-- Opening Marker --
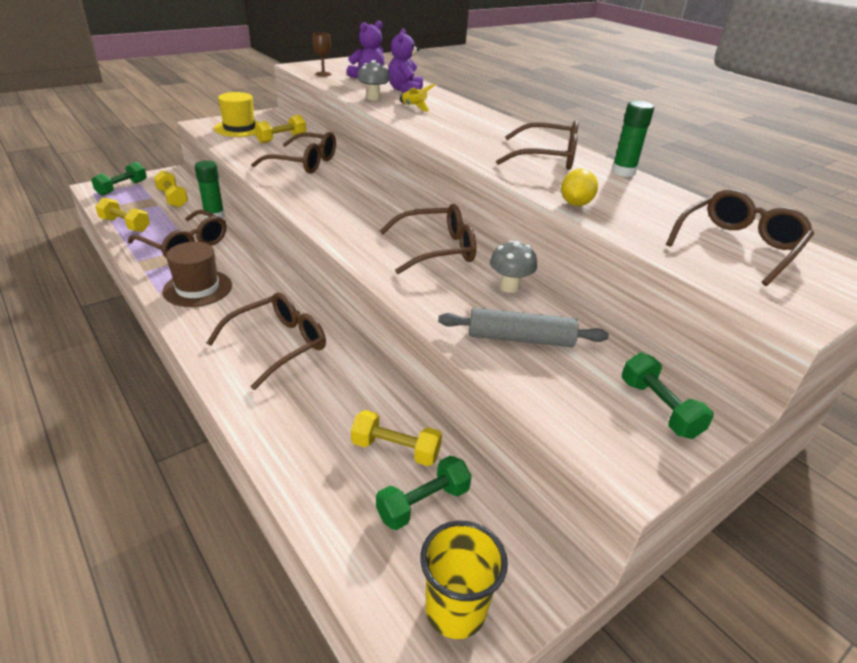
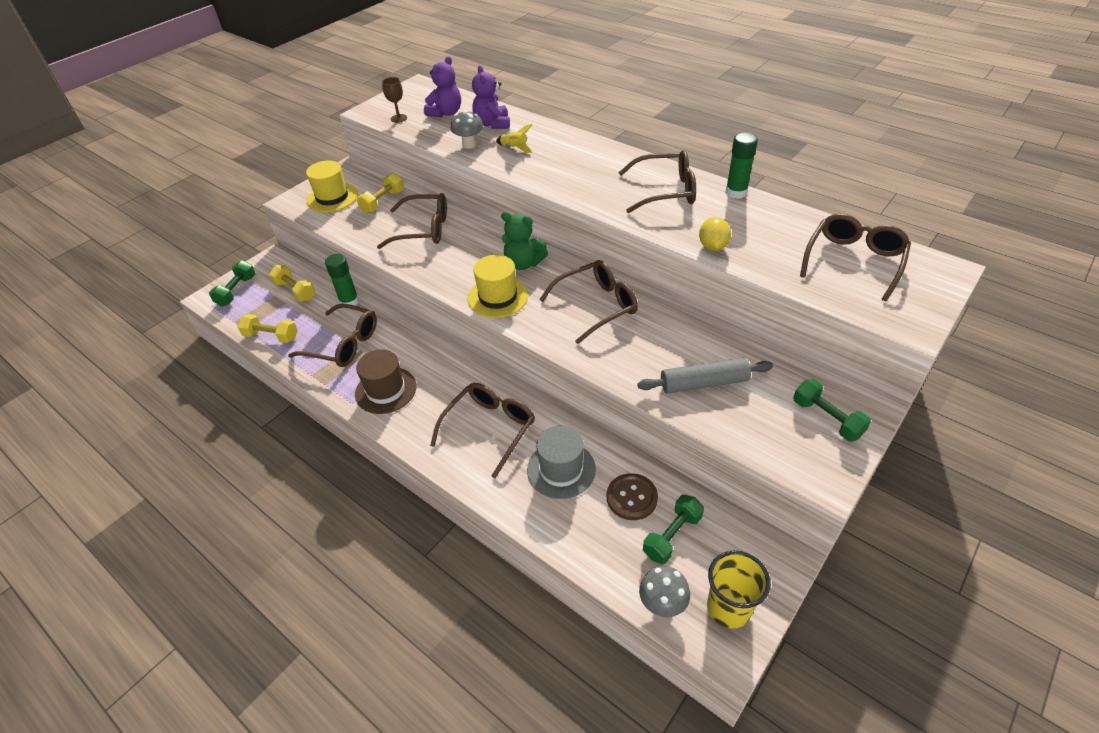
camera: 10 degrees left, 10 degrees up
(331, 401) = (561, 469): none -> grey hat
(339, 222) = (498, 297): none -> yellow hat
(383, 203) = (523, 263): none -> green teddy bear
(395, 449) = (631, 497): yellow dumbbell -> brown button
(509, 287) = (673, 331): grey mushroom -> grey mushroom (662, 604)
-- Closing Marker --
YOUR INSTRUCTIONS - Look through the records and gather each line with the word "none".

ANSWER TO THIS EXERCISE -
(331, 401) = (561, 469): none -> grey hat
(339, 222) = (498, 297): none -> yellow hat
(383, 203) = (523, 263): none -> green teddy bear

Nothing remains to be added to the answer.